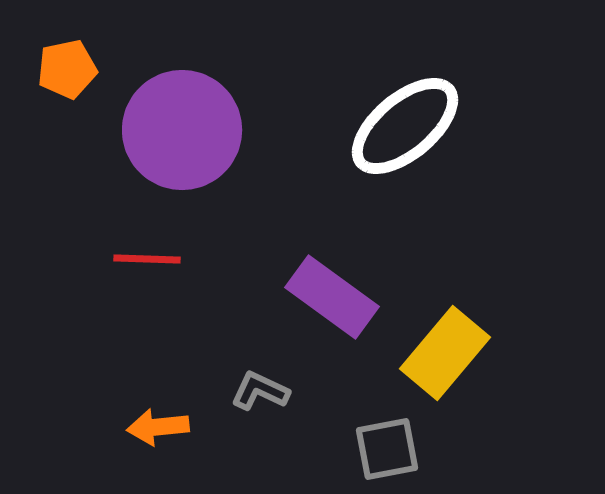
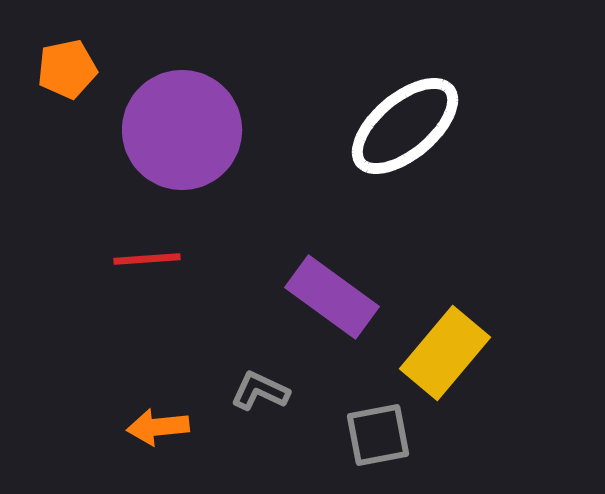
red line: rotated 6 degrees counterclockwise
gray square: moved 9 px left, 14 px up
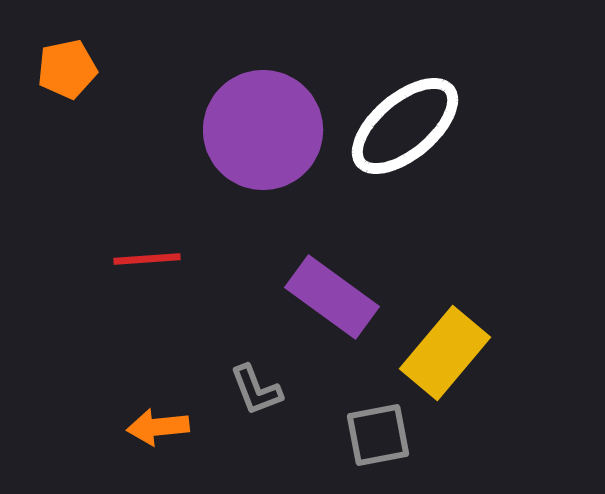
purple circle: moved 81 px right
gray L-shape: moved 4 px left, 1 px up; rotated 136 degrees counterclockwise
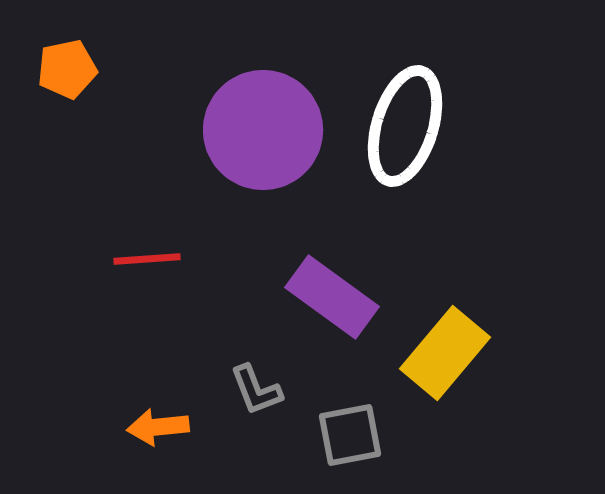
white ellipse: rotated 33 degrees counterclockwise
gray square: moved 28 px left
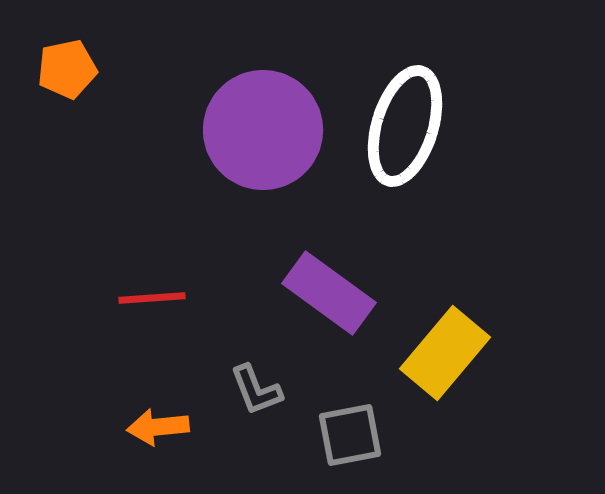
red line: moved 5 px right, 39 px down
purple rectangle: moved 3 px left, 4 px up
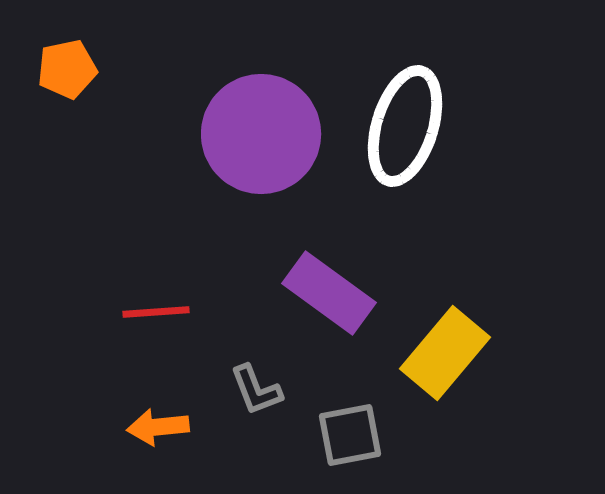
purple circle: moved 2 px left, 4 px down
red line: moved 4 px right, 14 px down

_ _ _ _ _

## [Your instructions]
Locate every line in the records that contains the string "right", and copy each of those lines out in full. Case matters when matching.

## [Response]
purple circle: moved 81 px right
red line: moved 5 px right, 39 px down
red line: moved 4 px right, 14 px down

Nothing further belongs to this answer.